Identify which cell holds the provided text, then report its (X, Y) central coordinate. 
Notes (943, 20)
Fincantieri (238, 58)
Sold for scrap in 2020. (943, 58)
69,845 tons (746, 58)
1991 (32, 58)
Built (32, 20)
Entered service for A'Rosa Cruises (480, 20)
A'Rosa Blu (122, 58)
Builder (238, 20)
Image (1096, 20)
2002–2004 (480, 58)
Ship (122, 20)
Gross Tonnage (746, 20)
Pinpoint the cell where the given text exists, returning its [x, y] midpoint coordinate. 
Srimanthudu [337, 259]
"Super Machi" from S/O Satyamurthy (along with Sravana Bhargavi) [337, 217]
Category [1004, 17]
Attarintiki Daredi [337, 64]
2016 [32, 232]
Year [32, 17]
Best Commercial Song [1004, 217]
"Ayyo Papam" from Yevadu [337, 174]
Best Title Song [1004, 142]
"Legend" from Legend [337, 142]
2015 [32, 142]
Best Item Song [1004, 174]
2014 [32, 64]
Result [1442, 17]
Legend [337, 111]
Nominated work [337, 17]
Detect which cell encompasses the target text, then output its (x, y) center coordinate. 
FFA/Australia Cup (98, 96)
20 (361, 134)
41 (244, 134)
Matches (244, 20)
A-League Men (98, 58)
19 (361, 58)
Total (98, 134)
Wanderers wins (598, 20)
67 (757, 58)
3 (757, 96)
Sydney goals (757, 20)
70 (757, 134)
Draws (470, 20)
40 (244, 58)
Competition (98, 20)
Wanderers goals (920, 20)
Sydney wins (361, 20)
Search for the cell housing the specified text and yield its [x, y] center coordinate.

#### [PROBLEM DESCRIPTION]
Please copy the listing above line for line, changing nothing.

#### [EXERCISE OUTPUT]
Identify which cell holds the provided text, then report its (X, Y) central coordinate. 
Notes (943, 20)
Fincantieri (238, 58)
Sold for scrap in 2020. (943, 58)
69,845 tons (746, 58)
1991 (32, 58)
Built (32, 20)
Entered service for A'Rosa Cruises (480, 20)
A'Rosa Blu (122, 58)
Builder (238, 20)
Image (1096, 20)
2002–2004 (480, 58)
Ship (122, 20)
Gross Tonnage (746, 20)
Pinpoint the cell where the given text exists, returning its [x, y] midpoint coordinate. 
Srimanthudu [337, 259]
"Super Machi" from S/O Satyamurthy (along with Sravana Bhargavi) [337, 217]
Category [1004, 17]
Attarintiki Daredi [337, 64]
2016 [32, 232]
Year [32, 17]
Best Commercial Song [1004, 217]
"Ayyo Papam" from Yevadu [337, 174]
Best Title Song [1004, 142]
"Legend" from Legend [337, 142]
2015 [32, 142]
Best Item Song [1004, 174]
2014 [32, 64]
Result [1442, 17]
Legend [337, 111]
Nominated work [337, 17]
Detect which cell encompasses the target text, then output its (x, y) center coordinate. 
FFA/Australia Cup (98, 96)
20 (361, 134)
41 (244, 134)
Matches (244, 20)
A-League Men (98, 58)
19 (361, 58)
Total (98, 134)
Wanderers wins (598, 20)
67 (757, 58)
3 (757, 96)
Sydney goals (757, 20)
70 (757, 134)
Draws (470, 20)
40 (244, 58)
Competition (98, 20)
Wanderers goals (920, 20)
Sydney wins (361, 20)
Search for the cell housing the specified text and yield its [x, y] center coordinate.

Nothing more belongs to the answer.